▸ **Task statement**:
Repeat the records from the line containing "smiled (127, 182)" through the line containing "treated (326, 1140)", word for word, both lines included.
══ Records shown
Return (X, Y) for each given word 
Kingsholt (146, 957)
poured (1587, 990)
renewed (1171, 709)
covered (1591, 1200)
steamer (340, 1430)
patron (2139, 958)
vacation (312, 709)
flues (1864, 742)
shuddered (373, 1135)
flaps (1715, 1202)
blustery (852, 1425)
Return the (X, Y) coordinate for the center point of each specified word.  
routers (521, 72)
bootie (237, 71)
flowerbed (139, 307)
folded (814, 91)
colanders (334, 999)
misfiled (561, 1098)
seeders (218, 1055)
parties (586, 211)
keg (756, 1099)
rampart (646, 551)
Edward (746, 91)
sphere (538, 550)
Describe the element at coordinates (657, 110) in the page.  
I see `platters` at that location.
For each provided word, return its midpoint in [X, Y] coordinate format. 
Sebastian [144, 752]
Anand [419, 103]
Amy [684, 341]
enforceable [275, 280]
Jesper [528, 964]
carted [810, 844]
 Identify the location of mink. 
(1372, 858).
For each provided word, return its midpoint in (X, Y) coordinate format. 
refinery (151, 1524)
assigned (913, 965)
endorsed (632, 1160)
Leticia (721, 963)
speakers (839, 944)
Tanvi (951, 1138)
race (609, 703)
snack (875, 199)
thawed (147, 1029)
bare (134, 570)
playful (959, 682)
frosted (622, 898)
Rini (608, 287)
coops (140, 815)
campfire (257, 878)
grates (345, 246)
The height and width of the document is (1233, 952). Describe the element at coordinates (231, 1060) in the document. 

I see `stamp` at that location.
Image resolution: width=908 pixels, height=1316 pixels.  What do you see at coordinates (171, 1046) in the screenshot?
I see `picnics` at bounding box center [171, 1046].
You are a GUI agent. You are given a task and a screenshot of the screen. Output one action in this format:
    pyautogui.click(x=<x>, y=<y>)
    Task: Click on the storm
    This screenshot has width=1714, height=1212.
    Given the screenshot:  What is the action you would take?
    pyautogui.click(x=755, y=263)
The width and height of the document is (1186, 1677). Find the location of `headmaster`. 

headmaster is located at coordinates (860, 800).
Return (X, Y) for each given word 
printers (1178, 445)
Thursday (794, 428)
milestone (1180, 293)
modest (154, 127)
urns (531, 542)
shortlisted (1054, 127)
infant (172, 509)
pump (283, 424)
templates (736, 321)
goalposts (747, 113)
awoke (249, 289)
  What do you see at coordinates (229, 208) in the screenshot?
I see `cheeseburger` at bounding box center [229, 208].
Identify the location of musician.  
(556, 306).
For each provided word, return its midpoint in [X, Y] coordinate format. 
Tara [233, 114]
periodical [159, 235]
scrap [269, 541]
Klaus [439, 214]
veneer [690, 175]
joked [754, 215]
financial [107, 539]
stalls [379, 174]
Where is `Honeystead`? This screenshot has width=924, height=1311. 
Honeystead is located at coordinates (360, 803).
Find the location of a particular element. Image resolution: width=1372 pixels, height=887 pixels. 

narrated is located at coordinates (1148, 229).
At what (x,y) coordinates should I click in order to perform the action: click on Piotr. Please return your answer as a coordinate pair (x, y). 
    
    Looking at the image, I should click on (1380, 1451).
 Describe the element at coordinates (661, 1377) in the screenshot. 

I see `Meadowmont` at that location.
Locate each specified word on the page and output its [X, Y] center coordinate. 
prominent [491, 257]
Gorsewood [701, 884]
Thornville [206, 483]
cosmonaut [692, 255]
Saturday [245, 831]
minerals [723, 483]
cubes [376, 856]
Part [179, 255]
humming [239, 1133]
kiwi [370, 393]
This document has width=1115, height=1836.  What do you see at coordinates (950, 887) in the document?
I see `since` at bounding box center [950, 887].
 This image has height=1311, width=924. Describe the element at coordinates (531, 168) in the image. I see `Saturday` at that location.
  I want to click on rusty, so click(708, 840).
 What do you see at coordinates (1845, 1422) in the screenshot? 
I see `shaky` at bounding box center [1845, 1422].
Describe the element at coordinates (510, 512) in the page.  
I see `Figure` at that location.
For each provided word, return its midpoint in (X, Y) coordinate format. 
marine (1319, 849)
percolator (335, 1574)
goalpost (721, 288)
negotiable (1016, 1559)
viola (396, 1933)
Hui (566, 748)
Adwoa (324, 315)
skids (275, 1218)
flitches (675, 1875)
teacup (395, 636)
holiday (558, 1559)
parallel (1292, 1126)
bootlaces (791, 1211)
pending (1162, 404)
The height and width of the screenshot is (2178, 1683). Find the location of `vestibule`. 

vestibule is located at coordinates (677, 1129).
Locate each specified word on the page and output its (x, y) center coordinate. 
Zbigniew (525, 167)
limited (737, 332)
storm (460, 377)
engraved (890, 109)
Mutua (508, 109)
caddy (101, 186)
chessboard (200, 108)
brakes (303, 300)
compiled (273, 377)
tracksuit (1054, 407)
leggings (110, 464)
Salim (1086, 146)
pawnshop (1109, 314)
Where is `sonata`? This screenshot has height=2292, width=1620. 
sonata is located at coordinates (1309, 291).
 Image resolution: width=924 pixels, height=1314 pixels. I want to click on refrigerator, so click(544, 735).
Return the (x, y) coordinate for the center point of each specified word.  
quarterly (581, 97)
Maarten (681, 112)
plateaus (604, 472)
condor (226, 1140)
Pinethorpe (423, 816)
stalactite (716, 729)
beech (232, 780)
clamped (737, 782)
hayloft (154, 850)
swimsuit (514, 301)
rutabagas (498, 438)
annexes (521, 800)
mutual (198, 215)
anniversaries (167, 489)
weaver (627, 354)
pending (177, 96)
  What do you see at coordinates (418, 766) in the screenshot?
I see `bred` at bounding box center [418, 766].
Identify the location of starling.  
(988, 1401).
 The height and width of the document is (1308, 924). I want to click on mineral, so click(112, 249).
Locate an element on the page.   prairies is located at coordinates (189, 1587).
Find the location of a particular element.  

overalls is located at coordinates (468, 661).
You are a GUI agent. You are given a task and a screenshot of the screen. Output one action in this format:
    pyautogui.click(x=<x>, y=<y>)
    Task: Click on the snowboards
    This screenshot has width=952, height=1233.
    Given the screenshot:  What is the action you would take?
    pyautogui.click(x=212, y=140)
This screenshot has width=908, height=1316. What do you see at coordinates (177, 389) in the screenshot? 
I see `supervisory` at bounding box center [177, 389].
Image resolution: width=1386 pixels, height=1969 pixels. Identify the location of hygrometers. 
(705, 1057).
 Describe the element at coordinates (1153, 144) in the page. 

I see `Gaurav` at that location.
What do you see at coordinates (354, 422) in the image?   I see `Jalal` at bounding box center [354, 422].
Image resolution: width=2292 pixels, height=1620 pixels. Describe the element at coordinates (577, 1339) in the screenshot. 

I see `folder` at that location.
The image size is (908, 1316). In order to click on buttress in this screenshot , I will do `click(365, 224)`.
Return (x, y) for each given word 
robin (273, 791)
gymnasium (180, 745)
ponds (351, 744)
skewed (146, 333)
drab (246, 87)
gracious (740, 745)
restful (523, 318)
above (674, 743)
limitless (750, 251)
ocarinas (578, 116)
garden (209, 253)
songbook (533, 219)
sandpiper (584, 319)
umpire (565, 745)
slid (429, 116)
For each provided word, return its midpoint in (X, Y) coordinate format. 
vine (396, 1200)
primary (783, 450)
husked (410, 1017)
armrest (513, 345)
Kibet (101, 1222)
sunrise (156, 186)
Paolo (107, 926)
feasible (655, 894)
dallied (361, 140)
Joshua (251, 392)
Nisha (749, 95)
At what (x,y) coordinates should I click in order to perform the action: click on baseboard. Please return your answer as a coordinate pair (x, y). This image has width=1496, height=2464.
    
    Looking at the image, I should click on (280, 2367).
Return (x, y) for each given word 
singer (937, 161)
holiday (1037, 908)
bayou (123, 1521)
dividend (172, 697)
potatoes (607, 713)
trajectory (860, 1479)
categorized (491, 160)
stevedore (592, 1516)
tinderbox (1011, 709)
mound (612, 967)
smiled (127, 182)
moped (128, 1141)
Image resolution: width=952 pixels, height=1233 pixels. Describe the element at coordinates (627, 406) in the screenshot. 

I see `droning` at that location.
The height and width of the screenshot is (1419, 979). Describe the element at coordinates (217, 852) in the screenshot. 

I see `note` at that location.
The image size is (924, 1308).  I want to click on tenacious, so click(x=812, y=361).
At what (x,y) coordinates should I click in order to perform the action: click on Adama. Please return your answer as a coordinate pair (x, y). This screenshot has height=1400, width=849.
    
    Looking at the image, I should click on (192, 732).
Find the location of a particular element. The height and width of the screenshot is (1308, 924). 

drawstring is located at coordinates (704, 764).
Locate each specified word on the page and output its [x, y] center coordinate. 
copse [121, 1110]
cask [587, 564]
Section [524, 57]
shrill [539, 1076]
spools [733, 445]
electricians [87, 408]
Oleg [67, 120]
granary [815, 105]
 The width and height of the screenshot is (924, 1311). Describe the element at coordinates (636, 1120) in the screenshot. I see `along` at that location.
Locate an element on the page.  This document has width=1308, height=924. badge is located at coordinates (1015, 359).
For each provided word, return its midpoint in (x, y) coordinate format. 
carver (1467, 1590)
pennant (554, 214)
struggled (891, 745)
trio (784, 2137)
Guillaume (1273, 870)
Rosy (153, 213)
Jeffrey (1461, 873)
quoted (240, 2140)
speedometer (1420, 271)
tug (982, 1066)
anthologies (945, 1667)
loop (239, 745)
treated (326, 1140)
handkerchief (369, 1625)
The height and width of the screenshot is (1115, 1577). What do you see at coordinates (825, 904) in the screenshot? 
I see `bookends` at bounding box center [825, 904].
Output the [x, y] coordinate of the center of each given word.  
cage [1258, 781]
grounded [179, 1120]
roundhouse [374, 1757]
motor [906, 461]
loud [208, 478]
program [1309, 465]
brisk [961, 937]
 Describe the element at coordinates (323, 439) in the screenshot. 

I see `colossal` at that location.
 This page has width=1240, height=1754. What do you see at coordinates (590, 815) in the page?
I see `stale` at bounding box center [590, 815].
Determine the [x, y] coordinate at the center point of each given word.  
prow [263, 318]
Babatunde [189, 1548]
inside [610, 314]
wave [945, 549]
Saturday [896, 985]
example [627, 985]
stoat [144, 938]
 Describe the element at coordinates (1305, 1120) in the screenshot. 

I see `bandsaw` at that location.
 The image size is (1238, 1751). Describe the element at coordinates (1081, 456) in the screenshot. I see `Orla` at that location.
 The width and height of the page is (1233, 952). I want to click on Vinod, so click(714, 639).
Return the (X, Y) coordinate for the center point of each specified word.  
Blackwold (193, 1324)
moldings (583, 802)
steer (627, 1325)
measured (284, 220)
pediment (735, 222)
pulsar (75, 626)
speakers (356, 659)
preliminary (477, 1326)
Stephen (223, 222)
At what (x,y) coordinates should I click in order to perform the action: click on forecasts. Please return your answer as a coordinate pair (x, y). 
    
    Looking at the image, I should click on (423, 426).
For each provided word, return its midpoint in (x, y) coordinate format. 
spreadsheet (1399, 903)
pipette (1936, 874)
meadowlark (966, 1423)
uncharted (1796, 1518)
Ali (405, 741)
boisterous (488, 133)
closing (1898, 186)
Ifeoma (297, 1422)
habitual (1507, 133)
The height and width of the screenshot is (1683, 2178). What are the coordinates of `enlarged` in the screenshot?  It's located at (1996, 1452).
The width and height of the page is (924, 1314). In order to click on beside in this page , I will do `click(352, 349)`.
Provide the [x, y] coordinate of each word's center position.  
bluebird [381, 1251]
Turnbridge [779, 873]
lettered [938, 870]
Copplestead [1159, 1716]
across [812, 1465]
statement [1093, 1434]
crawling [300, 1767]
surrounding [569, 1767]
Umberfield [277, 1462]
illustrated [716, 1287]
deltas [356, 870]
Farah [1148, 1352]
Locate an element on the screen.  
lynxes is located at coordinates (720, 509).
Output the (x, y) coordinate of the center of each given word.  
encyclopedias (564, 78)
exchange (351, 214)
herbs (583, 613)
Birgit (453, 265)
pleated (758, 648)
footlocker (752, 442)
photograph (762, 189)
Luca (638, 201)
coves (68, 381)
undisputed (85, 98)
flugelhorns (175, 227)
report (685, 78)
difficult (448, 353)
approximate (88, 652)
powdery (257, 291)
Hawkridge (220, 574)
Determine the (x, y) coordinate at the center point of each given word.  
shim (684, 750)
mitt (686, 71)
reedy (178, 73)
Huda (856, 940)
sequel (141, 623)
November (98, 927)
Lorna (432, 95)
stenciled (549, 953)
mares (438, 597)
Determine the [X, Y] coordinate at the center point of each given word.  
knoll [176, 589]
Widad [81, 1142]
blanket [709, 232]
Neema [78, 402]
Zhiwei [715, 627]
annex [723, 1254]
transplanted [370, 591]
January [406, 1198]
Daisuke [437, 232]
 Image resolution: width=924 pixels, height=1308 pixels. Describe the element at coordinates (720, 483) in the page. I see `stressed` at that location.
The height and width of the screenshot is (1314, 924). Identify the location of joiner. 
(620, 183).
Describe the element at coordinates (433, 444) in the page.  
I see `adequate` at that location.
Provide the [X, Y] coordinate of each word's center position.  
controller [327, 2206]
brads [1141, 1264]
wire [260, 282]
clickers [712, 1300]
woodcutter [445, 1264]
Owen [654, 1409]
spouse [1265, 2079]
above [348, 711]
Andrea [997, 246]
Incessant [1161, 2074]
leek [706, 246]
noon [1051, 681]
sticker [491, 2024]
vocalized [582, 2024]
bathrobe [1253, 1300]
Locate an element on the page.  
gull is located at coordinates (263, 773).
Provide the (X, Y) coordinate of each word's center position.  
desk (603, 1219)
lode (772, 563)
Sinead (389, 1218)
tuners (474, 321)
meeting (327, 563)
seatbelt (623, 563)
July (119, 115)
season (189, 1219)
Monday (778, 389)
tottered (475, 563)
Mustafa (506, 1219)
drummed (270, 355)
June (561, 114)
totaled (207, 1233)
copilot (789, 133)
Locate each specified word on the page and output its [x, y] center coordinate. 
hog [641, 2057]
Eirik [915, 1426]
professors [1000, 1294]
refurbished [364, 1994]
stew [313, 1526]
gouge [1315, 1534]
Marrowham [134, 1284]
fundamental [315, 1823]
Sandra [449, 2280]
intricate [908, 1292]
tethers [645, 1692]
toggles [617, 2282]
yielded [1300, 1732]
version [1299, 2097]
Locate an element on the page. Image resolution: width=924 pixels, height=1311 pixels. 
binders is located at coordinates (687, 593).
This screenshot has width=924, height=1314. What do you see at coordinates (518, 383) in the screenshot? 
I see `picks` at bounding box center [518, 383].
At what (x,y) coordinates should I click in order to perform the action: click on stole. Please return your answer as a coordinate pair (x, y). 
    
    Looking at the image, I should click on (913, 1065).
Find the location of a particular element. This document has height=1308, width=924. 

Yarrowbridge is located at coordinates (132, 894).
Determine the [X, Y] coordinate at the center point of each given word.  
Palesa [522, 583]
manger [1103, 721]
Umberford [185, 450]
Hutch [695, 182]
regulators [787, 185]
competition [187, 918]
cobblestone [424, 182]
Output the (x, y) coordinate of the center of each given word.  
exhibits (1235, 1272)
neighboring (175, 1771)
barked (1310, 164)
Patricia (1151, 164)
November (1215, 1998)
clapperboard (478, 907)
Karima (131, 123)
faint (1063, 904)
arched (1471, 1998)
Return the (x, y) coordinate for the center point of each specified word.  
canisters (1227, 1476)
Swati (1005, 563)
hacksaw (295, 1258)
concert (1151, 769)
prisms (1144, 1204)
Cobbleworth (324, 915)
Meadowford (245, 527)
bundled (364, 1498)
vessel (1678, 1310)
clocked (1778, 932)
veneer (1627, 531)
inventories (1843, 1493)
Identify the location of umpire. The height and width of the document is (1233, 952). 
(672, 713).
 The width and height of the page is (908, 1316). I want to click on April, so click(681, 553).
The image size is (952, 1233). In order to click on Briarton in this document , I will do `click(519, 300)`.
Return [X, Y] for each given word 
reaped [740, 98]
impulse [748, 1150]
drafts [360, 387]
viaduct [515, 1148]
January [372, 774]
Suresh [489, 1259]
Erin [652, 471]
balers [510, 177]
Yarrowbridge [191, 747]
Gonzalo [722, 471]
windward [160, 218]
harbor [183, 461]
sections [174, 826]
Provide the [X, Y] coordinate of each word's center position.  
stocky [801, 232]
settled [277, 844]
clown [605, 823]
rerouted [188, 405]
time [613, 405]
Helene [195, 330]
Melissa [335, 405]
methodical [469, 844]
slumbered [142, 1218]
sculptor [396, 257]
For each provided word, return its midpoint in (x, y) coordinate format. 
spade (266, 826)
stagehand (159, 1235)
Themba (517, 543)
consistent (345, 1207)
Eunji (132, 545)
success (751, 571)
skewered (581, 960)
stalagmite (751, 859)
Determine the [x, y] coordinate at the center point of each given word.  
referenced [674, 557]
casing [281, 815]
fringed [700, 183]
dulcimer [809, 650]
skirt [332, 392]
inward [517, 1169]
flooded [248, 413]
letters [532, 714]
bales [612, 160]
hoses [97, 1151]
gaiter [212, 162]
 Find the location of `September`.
════
▸ **Solution for this problem**:
smiled (127, 182)
moped (128, 1141)
Image resolution: width=952 pixels, height=1233 pixels. Describe the element at coordinates (627, 406) in the screenshot. 

I see `droning` at that location.
The height and width of the screenshot is (1419, 979). Describe the element at coordinates (217, 852) in the screenshot. 

I see `note` at that location.
The image size is (924, 1308).  I want to click on tenacious, so click(x=812, y=361).
At what (x,y) coordinates should I click in order to perform the action: click on Adama. Please return your answer as a coordinate pair (x, y). This screenshot has height=1400, width=849.
    
    Looking at the image, I should click on (192, 732).
Find the location of a particular element. The height and width of the screenshot is (1308, 924). 

drawstring is located at coordinates (704, 764).
Locate each specified word on the page and output its [x, y] center coordinate. 
copse [121, 1110]
cask [587, 564]
Section [524, 57]
shrill [539, 1076]
spools [733, 445]
electricians [87, 408]
Oleg [67, 120]
granary [815, 105]
 The width and height of the screenshot is (924, 1311). Describe the element at coordinates (636, 1120) in the screenshot. I see `along` at that location.
Locate an element on the page.  This document has width=1308, height=924. badge is located at coordinates (1015, 359).
For each provided word, return its midpoint in (x, y) coordinate format. 
carver (1467, 1590)
pennant (554, 214)
struggled (891, 745)
trio (784, 2137)
Guillaume (1273, 870)
Rosy (153, 213)
Jeffrey (1461, 873)
quoted (240, 2140)
speedometer (1420, 271)
tug (982, 1066)
anthologies (945, 1667)
loop (239, 745)
treated (326, 1140)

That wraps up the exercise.